Which lines in the records below contain the word "trophy"? Copy each of them.
[Supplied records Boundary: Start]
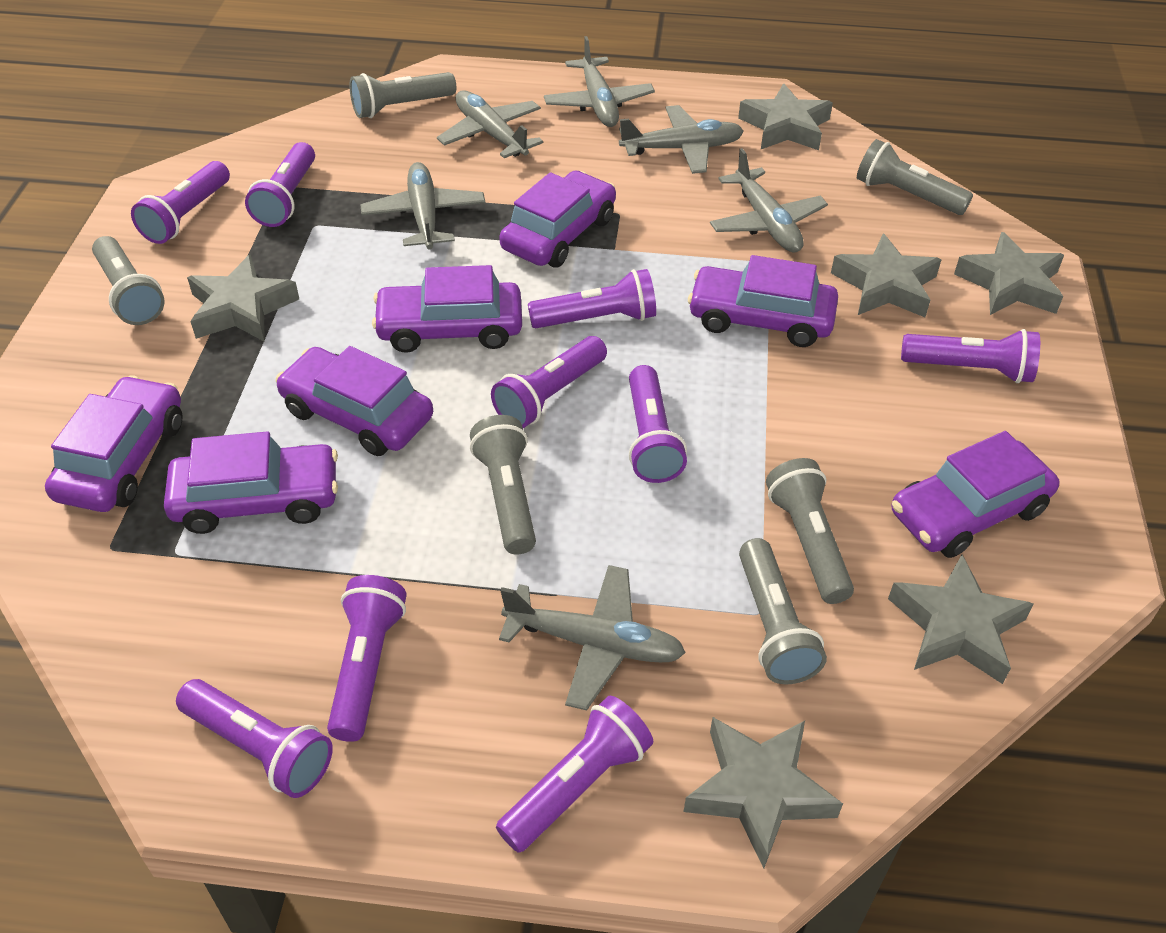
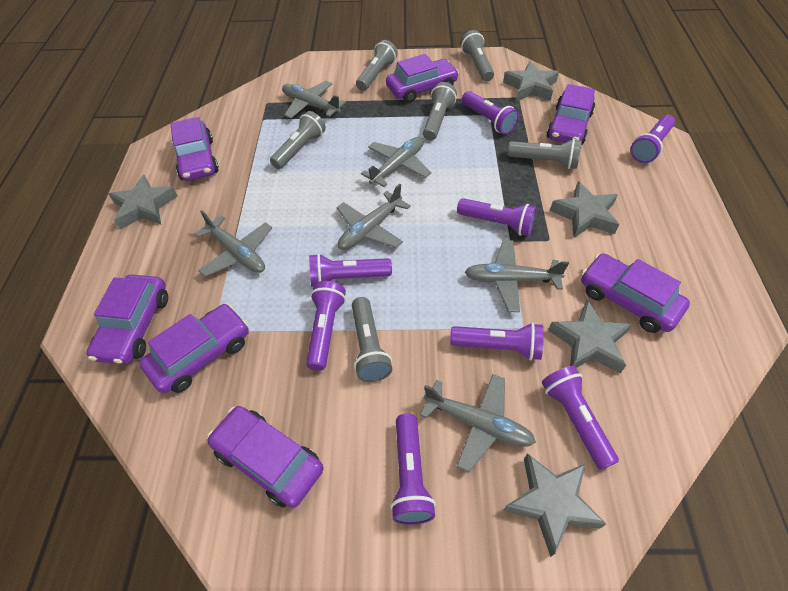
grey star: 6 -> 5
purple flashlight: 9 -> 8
[Supplied records Boundary: End]
[Supplied records Boundary: Start]
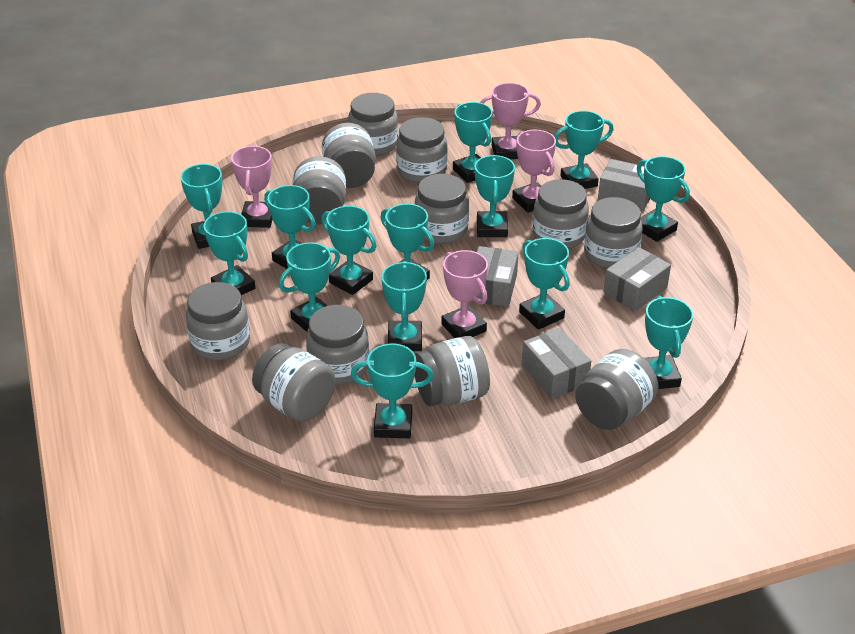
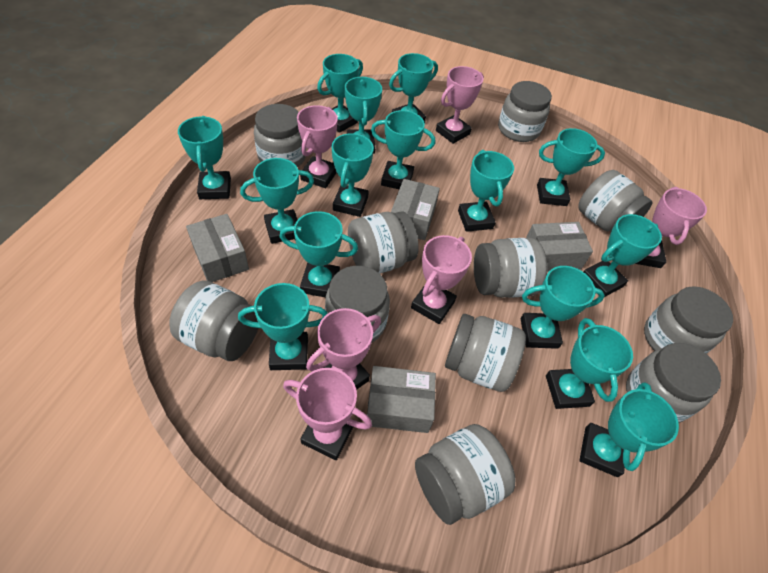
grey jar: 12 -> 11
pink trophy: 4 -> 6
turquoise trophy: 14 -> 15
[Supplied records Boundary: End]
▶ [Answer to the problem]
pink trophy: 4 -> 6
turquoise trophy: 14 -> 15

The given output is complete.